### Information shown
Content starts

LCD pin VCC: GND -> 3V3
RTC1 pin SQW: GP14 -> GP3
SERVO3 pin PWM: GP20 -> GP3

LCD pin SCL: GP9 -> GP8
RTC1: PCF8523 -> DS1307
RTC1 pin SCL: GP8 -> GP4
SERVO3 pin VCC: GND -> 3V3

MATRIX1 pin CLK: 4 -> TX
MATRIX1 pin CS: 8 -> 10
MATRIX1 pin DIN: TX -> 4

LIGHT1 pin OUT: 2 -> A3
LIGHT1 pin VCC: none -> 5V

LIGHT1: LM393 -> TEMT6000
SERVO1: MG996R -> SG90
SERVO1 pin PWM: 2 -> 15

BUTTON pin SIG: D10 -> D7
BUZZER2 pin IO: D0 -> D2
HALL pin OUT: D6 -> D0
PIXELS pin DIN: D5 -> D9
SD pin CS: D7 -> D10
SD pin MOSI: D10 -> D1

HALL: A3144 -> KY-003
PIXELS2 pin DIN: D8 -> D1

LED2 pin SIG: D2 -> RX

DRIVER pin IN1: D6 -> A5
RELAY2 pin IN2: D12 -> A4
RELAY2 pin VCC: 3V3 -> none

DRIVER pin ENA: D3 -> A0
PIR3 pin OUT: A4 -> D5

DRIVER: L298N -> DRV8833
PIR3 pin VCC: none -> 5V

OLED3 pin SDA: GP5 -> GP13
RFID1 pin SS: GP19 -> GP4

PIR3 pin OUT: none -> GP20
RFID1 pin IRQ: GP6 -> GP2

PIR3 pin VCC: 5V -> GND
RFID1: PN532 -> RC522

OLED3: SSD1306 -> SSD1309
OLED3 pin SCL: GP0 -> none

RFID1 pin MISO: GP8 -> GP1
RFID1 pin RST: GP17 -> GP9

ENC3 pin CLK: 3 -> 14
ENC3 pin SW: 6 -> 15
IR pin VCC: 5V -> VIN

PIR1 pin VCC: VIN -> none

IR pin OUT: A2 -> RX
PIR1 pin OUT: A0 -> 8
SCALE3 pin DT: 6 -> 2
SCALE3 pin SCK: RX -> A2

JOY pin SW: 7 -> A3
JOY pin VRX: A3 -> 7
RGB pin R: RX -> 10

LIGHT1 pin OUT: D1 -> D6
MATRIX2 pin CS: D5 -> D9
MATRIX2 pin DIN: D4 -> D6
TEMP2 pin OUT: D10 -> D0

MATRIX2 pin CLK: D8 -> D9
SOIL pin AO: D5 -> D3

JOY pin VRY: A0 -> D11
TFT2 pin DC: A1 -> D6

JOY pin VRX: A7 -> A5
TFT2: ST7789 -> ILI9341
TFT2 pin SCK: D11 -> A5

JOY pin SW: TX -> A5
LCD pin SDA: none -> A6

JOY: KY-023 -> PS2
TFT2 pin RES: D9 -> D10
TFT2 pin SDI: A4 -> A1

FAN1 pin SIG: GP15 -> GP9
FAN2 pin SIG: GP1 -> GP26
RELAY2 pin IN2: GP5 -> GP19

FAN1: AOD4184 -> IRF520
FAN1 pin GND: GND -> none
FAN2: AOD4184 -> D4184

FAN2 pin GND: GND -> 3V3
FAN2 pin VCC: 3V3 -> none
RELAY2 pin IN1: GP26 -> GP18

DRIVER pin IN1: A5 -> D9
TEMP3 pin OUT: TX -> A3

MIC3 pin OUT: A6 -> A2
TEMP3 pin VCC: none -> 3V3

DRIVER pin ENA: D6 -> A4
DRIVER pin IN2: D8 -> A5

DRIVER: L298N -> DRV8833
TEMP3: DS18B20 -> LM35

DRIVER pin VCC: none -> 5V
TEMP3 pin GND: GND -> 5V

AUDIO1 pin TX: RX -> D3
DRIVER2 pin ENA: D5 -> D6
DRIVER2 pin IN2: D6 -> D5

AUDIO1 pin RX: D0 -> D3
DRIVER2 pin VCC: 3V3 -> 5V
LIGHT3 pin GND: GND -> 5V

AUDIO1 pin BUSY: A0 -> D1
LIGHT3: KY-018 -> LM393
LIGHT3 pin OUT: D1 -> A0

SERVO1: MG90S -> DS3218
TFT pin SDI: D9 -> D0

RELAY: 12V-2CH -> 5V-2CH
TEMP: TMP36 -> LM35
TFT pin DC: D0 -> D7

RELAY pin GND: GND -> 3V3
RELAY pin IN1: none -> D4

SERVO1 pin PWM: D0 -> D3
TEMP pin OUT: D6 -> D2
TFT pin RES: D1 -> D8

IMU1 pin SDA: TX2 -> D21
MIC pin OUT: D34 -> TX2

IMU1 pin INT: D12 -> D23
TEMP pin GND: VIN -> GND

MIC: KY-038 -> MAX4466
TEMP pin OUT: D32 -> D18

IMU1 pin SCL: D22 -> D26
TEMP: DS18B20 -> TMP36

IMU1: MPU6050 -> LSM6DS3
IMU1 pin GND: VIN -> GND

Content ends

### Your assignment
Beginning with the top line of the data above, output every line exactly until the one that contains "DRIVER pin ENA: D6 -> A4", and include that one too.

### Response area
LCD pin VCC: GND -> 3V3
RTC1 pin SQW: GP14 -> GP3
SERVO3 pin PWM: GP20 -> GP3

LCD pin SCL: GP9 -> GP8
RTC1: PCF8523 -> DS1307
RTC1 pin SCL: GP8 -> GP4
SERVO3 pin VCC: GND -> 3V3

MATRIX1 pin CLK: 4 -> TX
MATRIX1 pin CS: 8 -> 10
MATRIX1 pin DIN: TX -> 4

LIGHT1 pin OUT: 2 -> A3
LIGHT1 pin VCC: none -> 5V

LIGHT1: LM393 -> TEMT6000
SERVO1: MG996R -> SG90
SERVO1 pin PWM: 2 -> 15

BUTTON pin SIG: D10 -> D7
BUZZER2 pin IO: D0 -> D2
HALL pin OUT: D6 -> D0
PIXELS pin DIN: D5 -> D9
SD pin CS: D7 -> D10
SD pin MOSI: D10 -> D1

HALL: A3144 -> KY-003
PIXELS2 pin DIN: D8 -> D1

LED2 pin SIG: D2 -> RX

DRIVER pin IN1: D6 -> A5
RELAY2 pin IN2: D12 -> A4
RELAY2 pin VCC: 3V3 -> none

DRIVER pin ENA: D3 -> A0
PIR3 pin OUT: A4 -> D5

DRIVER: L298N -> DRV8833
PIR3 pin VCC: none -> 5V

OLED3 pin SDA: GP5 -> GP13
RFID1 pin SS: GP19 -> GP4

PIR3 pin OUT: none -> GP20
RFID1 pin IRQ: GP6 -> GP2

PIR3 pin VCC: 5V -> GND
RFID1: PN532 -> RC522

OLED3: SSD1306 -> SSD1309
OLED3 pin SCL: GP0 -> none

RFID1 pin MISO: GP8 -> GP1
RFID1 pin RST: GP17 -> GP9

ENC3 pin CLK: 3 -> 14
ENC3 pin SW: 6 -> 15
IR pin VCC: 5V -> VIN

PIR1 pin VCC: VIN -> none

IR pin OUT: A2 -> RX
PIR1 pin OUT: A0 -> 8
SCALE3 pin DT: 6 -> 2
SCALE3 pin SCK: RX -> A2

JOY pin SW: 7 -> A3
JOY pin VRX: A3 -> 7
RGB pin R: RX -> 10

LIGHT1 pin OUT: D1 -> D6
MATRIX2 pin CS: D5 -> D9
MATRIX2 pin DIN: D4 -> D6
TEMP2 pin OUT: D10 -> D0

MATRIX2 pin CLK: D8 -> D9
SOIL pin AO: D5 -> D3

JOY pin VRY: A0 -> D11
TFT2 pin DC: A1 -> D6

JOY pin VRX: A7 -> A5
TFT2: ST7789 -> ILI9341
TFT2 pin SCK: D11 -> A5

JOY pin SW: TX -> A5
LCD pin SDA: none -> A6

JOY: KY-023 -> PS2
TFT2 pin RES: D9 -> D10
TFT2 pin SDI: A4 -> A1

FAN1 pin SIG: GP15 -> GP9
FAN2 pin SIG: GP1 -> GP26
RELAY2 pin IN2: GP5 -> GP19

FAN1: AOD4184 -> IRF520
FAN1 pin GND: GND -> none
FAN2: AOD4184 -> D4184

FAN2 pin GND: GND -> 3V3
FAN2 pin VCC: 3V3 -> none
RELAY2 pin IN1: GP26 -> GP18

DRIVER pin IN1: A5 -> D9
TEMP3 pin OUT: TX -> A3

MIC3 pin OUT: A6 -> A2
TEMP3 pin VCC: none -> 3V3

DRIVER pin ENA: D6 -> A4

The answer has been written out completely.